TO BE DONE: Convert the data below into a Markdown table with two columns, "Row" and "Line," giving each line its own numbered row. Leave out blank lines and the pictures.

====== LISTED RECORDS ======

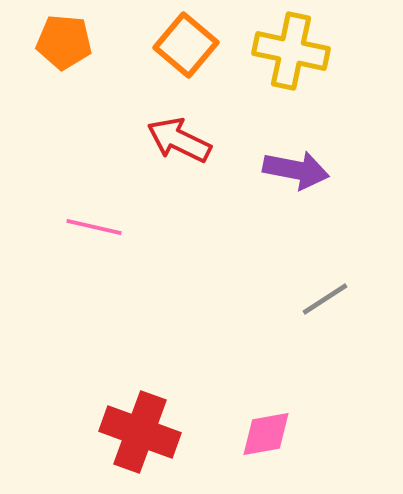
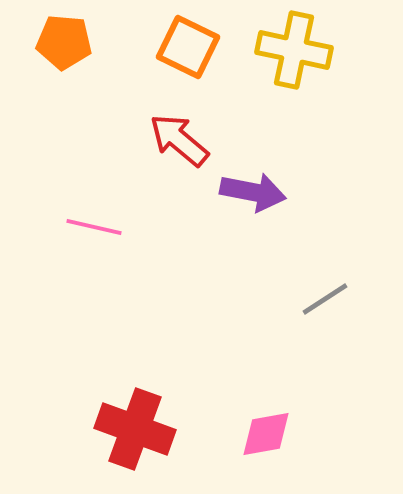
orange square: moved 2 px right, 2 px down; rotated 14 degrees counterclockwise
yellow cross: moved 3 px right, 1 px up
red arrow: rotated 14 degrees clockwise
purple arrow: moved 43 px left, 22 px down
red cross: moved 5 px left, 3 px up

======

THE REPLY:
| Row | Line |
|---|---|
| 1 | orange square: moved 2 px right, 2 px down; rotated 14 degrees counterclockwise |
| 2 | yellow cross: moved 3 px right, 1 px up |
| 3 | red arrow: rotated 14 degrees clockwise |
| 4 | purple arrow: moved 43 px left, 22 px down |
| 5 | red cross: moved 5 px left, 3 px up |